%%
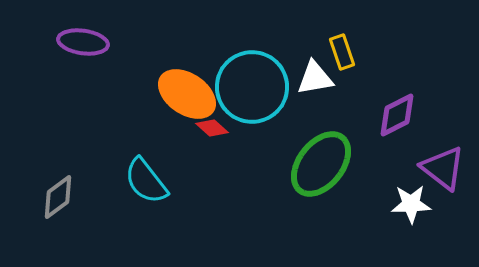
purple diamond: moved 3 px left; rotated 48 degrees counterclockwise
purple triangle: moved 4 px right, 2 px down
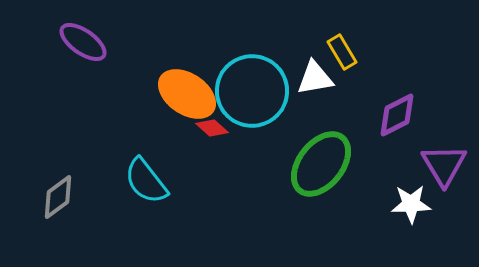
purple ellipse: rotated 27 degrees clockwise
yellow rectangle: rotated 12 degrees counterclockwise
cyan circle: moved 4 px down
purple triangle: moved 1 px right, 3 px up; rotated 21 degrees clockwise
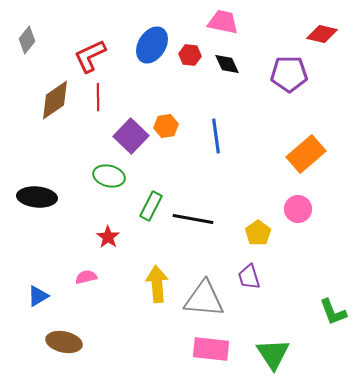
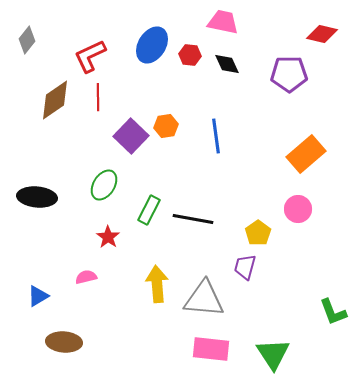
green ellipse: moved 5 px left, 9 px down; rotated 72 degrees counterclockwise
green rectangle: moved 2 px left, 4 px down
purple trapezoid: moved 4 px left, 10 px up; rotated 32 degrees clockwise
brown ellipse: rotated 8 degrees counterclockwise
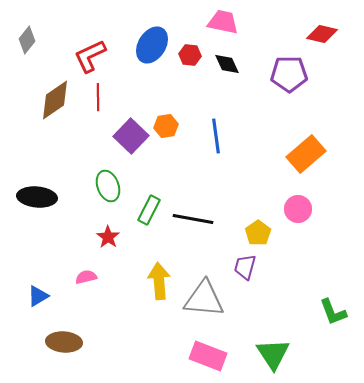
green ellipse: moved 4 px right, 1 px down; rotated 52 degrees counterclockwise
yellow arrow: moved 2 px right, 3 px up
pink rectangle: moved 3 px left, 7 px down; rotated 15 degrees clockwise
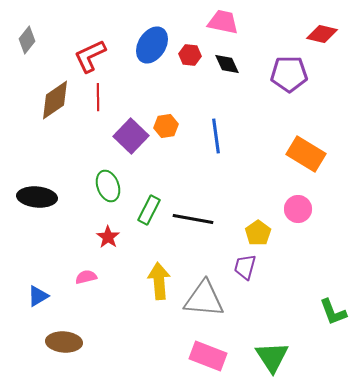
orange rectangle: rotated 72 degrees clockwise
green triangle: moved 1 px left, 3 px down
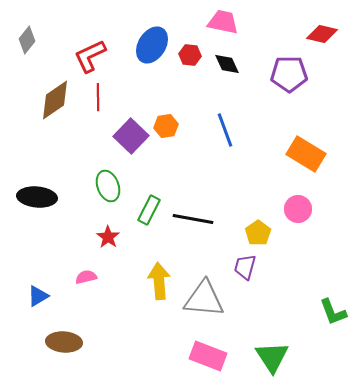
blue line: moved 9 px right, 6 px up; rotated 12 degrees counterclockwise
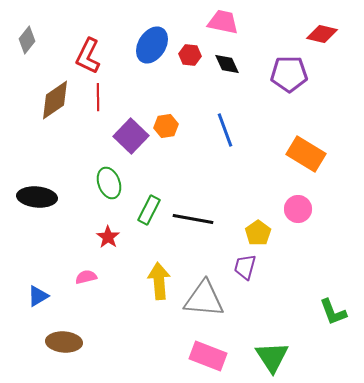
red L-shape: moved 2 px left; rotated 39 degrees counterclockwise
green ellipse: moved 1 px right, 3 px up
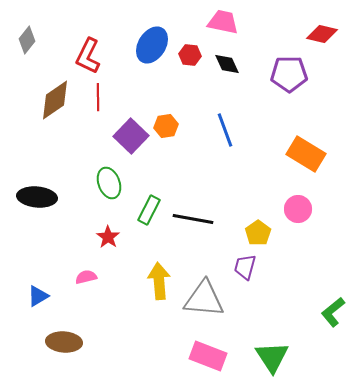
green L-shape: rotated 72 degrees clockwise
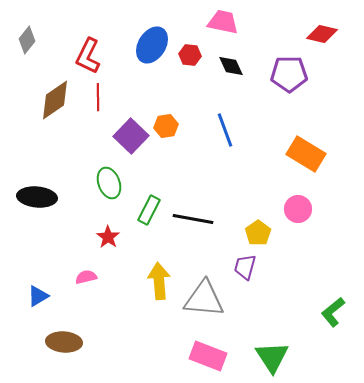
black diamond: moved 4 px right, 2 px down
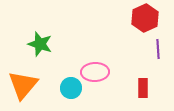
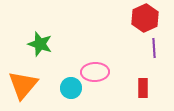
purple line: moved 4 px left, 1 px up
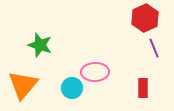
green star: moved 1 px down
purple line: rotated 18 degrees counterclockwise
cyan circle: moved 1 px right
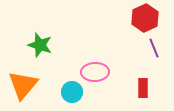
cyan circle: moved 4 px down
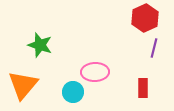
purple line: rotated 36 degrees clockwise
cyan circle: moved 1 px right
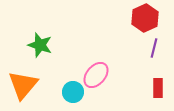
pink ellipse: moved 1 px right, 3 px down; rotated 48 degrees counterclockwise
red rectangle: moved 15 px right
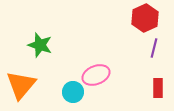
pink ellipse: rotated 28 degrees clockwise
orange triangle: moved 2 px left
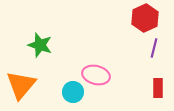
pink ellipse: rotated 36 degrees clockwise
%%
Aim ▸ Please copy all the lines above word for word, leaving out the pictures.

Solution below ▸
purple diamond: moved 3 px left; rotated 48 degrees counterclockwise
purple triangle: moved 4 px right, 2 px down
purple ellipse: rotated 27 degrees clockwise
yellow rectangle: rotated 12 degrees counterclockwise
cyan circle: moved 4 px down
purple triangle: moved 1 px right, 3 px up; rotated 21 degrees clockwise
green ellipse: moved 5 px left, 9 px down; rotated 72 degrees counterclockwise
green rectangle: moved 2 px left, 4 px down
purple trapezoid: moved 4 px left, 10 px up; rotated 32 degrees clockwise
brown ellipse: rotated 8 degrees counterclockwise
green ellipse: moved 4 px right, 1 px down; rotated 52 degrees counterclockwise
yellow arrow: moved 2 px right, 3 px up
pink rectangle: moved 3 px left, 7 px down; rotated 15 degrees clockwise
orange rectangle: rotated 72 degrees clockwise
green triangle: moved 1 px left, 3 px down
blue line: moved 9 px right, 6 px up; rotated 12 degrees counterclockwise
red L-shape: moved 2 px left; rotated 39 degrees counterclockwise
green ellipse: moved 1 px right, 3 px up
green L-shape: rotated 72 degrees clockwise
black diamond: moved 4 px right, 2 px down
purple line: moved 4 px left, 1 px up
green star: moved 1 px down
purple line: rotated 18 degrees counterclockwise
cyan circle: moved 1 px right
cyan circle: moved 4 px down
purple line: rotated 36 degrees clockwise
cyan circle: moved 1 px right
pink ellipse: moved 1 px right, 3 px down; rotated 48 degrees counterclockwise
red rectangle: moved 15 px right
pink ellipse: rotated 28 degrees clockwise
orange triangle: moved 2 px left
pink ellipse: rotated 36 degrees clockwise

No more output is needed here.